Shape scene image sequences
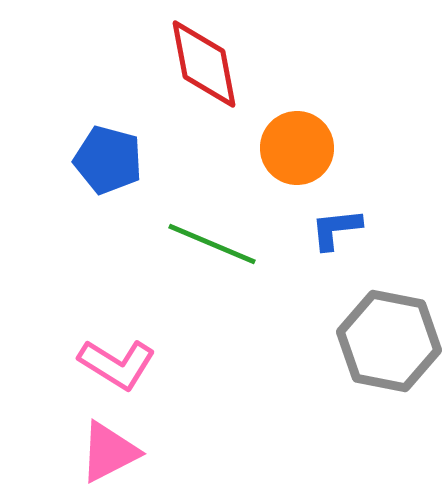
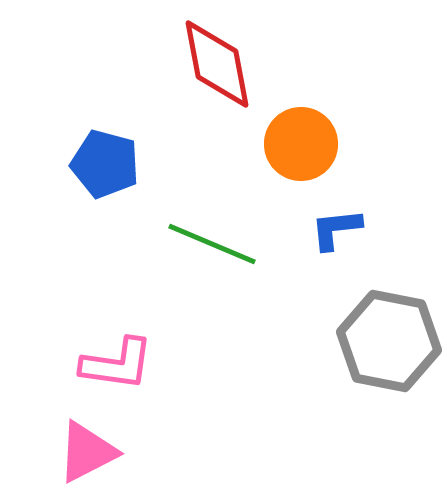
red diamond: moved 13 px right
orange circle: moved 4 px right, 4 px up
blue pentagon: moved 3 px left, 4 px down
pink L-shape: rotated 24 degrees counterclockwise
pink triangle: moved 22 px left
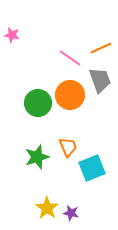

### Task prompt:
Every line above should be duplicated exactly; the pictures are to be left out.

### Your response:
red diamond: moved 13 px right
orange circle: moved 4 px right, 4 px up
blue pentagon: moved 3 px left, 4 px down
pink L-shape: rotated 24 degrees counterclockwise
pink triangle: moved 22 px left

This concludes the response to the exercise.